What you are asked to do: Repeat only the stretch of lines below that runs from the line with "RFID2 pin SS: D2 -> D8" through the line with "BARO2 pin SCL: GP7 -> GP5", unaltered.

Data for analysis:

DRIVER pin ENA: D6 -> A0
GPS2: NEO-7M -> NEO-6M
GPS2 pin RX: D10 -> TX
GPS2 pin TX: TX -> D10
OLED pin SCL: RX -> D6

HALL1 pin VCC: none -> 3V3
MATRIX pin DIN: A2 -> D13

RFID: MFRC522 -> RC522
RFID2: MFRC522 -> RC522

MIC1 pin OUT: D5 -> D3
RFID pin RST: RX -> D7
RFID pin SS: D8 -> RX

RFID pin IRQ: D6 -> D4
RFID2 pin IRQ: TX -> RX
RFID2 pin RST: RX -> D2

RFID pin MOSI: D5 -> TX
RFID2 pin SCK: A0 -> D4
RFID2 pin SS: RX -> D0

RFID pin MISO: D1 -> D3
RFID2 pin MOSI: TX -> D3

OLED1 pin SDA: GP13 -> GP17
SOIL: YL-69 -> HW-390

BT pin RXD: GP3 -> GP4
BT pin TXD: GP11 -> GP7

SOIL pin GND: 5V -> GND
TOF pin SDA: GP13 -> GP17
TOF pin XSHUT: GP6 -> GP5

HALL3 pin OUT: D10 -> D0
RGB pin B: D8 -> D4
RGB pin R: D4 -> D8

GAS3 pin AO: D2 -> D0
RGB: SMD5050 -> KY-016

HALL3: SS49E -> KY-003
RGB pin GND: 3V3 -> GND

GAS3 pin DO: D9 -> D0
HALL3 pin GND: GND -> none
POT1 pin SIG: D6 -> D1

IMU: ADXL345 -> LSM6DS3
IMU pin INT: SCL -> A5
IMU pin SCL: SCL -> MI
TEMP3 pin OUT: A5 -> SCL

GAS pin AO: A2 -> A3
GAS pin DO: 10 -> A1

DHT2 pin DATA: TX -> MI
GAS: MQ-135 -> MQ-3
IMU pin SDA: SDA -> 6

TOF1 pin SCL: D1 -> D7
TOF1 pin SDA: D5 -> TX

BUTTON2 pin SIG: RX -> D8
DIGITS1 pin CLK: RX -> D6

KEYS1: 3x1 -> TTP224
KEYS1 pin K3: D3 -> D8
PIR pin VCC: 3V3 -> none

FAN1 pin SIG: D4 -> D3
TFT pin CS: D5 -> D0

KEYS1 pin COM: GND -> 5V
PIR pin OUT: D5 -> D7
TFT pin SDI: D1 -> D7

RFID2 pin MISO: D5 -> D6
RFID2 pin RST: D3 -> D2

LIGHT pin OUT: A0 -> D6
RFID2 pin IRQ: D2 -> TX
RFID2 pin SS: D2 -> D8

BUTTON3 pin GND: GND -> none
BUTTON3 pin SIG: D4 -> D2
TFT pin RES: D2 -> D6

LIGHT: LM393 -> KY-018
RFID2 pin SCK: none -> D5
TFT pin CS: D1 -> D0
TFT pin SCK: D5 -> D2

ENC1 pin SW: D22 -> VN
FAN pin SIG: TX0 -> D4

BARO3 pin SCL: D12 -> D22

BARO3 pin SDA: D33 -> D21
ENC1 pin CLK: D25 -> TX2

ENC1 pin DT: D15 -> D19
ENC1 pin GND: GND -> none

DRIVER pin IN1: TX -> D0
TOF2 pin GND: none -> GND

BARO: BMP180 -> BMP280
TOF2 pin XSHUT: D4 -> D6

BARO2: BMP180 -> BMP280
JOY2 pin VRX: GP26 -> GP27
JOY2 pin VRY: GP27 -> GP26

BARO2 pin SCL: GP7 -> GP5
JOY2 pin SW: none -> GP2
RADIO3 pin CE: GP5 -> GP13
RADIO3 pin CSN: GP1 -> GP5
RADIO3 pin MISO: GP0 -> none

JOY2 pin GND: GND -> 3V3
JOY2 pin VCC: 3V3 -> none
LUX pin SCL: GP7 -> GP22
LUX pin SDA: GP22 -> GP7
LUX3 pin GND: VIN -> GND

Written solution:
RFID2 pin SS: D2 -> D8

BUTTON3 pin GND: GND -> none
BUTTON3 pin SIG: D4 -> D2
TFT pin RES: D2 -> D6

LIGHT: LM393 -> KY-018
RFID2 pin SCK: none -> D5
TFT pin CS: D1 -> D0
TFT pin SCK: D5 -> D2

ENC1 pin SW: D22 -> VN
FAN pin SIG: TX0 -> D4

BARO3 pin SCL: D12 -> D22

BARO3 pin SDA: D33 -> D21
ENC1 pin CLK: D25 -> TX2

ENC1 pin DT: D15 -> D19
ENC1 pin GND: GND -> none

DRIVER pin IN1: TX -> D0
TOF2 pin GND: none -> GND

BARO: BMP180 -> BMP280
TOF2 pin XSHUT: D4 -> D6

BARO2: BMP180 -> BMP280
JOY2 pin VRX: GP26 -> GP27
JOY2 pin VRY: GP27 -> GP26

BARO2 pin SCL: GP7 -> GP5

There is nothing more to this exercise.